What you have to do: The lines to reproduce run from the one containing "RADIO2 pin MISO: A1 -> D2" through the final line of the entries; write them out exactly and add nothing.
BEGIN Available data
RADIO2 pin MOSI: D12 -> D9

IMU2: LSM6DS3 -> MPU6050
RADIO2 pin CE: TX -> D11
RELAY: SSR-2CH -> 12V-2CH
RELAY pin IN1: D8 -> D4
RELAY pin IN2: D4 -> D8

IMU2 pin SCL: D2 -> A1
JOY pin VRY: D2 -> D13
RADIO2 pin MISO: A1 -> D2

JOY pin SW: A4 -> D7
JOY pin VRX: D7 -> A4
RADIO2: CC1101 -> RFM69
END Available data
Expected output:
RADIO2 pin MISO: A1 -> D2

JOY pin SW: A4 -> D7
JOY pin VRX: D7 -> A4
RADIO2: CC1101 -> RFM69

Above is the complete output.